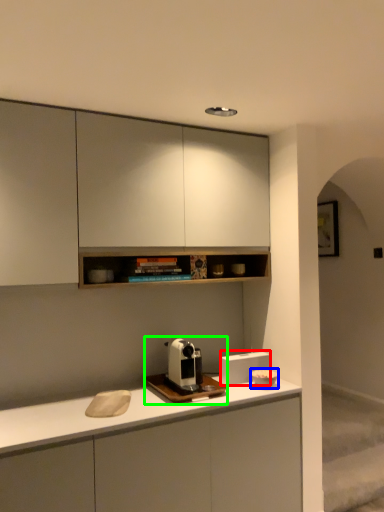
Question: Considering the real-world distances, which object is closest to appliance (highlighted by a red box)? appliance (highlighted by a blue box) or coffee machine (highlighted by a green box).

Choices:
 (A) appliance
 (B) coffee machine

Answer: (A)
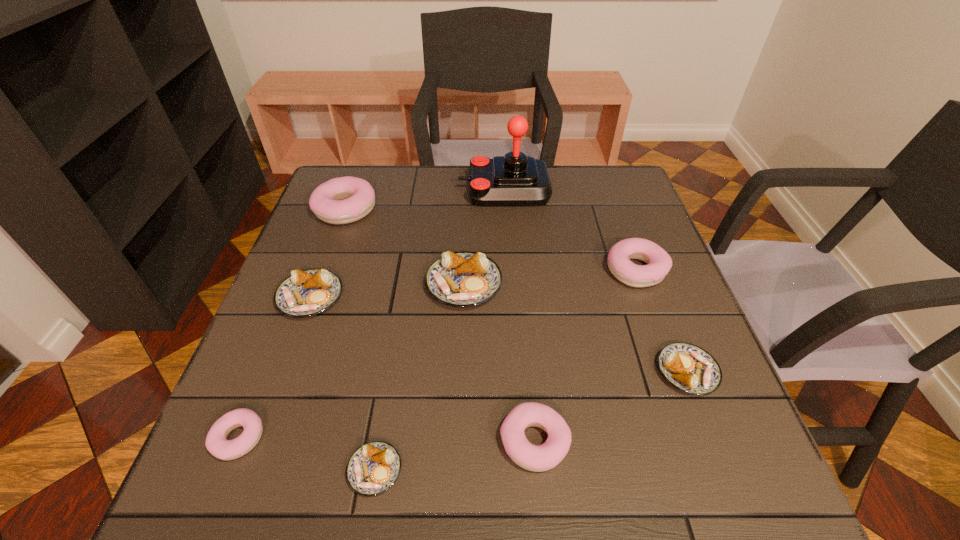
At what (x,y) coordinates should I click in order to perform the action: click on joystick. Please return your answer as a coordinate pair (x, y). This screenshot has height=540, width=960. Looking at the image, I should click on (515, 179).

________________

## Exercise task:
Reproduce the text of every item above word for word, omitting the pictures.

## Response to the exercise:
Question: Considering the real-world distances, which object is closest to appliance (highlighted by a red box)? appliance (highlighted by a blue box) or coffee machine (highlighted by a green box).

Choices:
 (A) appliance
 (B) coffee machine

Answer: (A)
At what (x,y) coordinates should I click in order to perform the action: click on joystick. Please return your answer as a coordinate pair (x, y). This screenshot has height=540, width=960. Looking at the image, I should click on (515, 179).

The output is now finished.